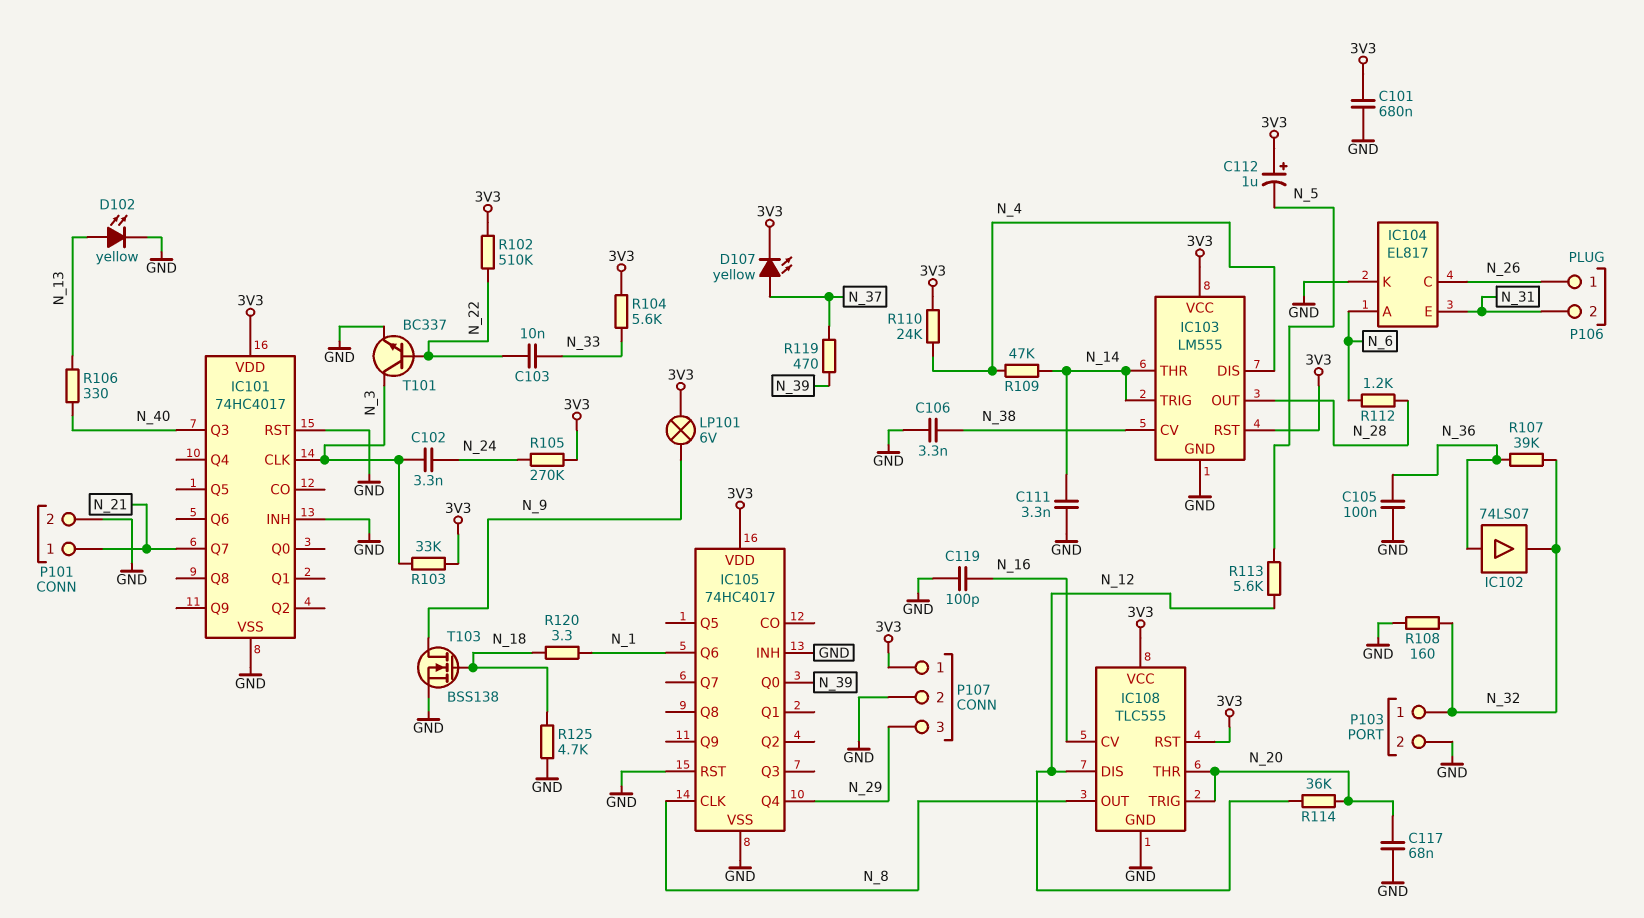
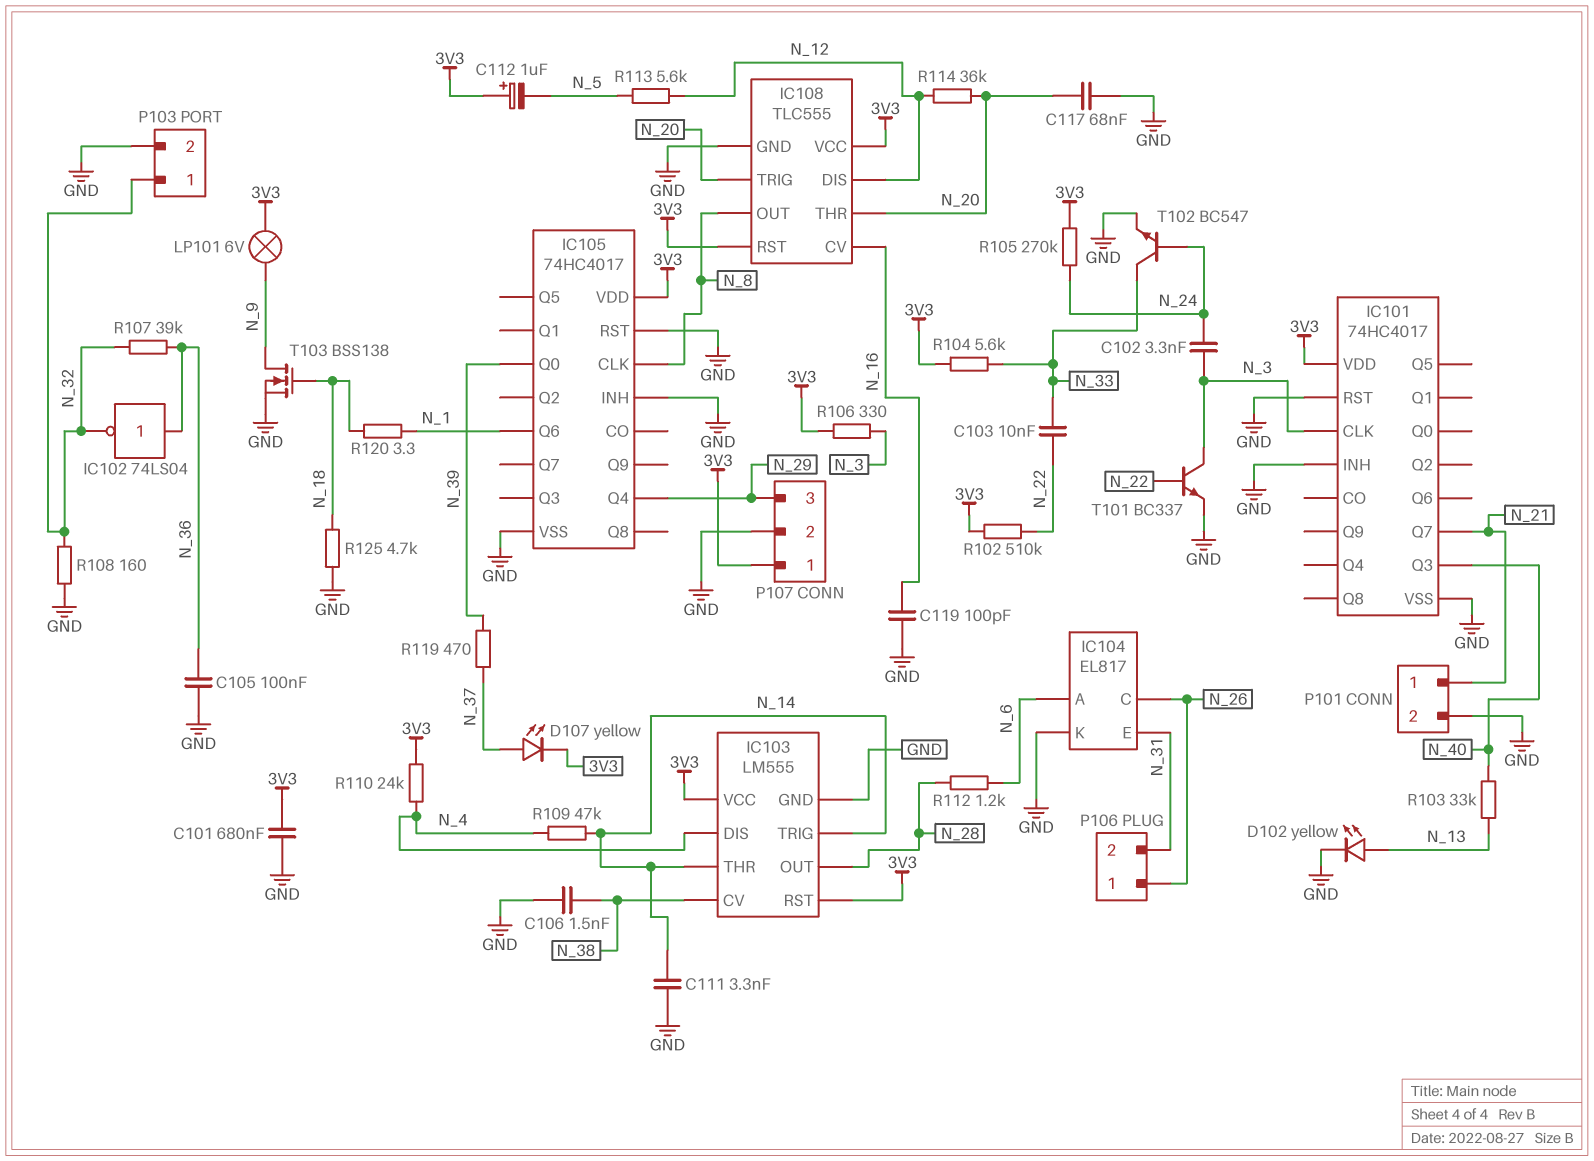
C106: 3.3nF (GND, N_38) -> 1.5nF (GND, N_38)
IC102: buffer 74LS07 (in N_36, out N_32) -> NOT 74LS04 (in N_36, out N_32)
R103: 33k (3V3, N_3) -> 33k (N_13, N_40)
R106: 330 (N_13, N_40) -> 330 (3V3, N_3)
T102: none -> NPN BC547 (B N_24, C N_33, E GND)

WHAT IS BEING ASKED. Only this range is to be output: the line that contains "R106: 330 (N_13, N_40) -> 330 (3V3, N_3)" through the last line of the records above, both inclusive.

REPLY.
R106: 330 (N_13, N_40) -> 330 (3V3, N_3)
T102: none -> NPN BC547 (B N_24, C N_33, E GND)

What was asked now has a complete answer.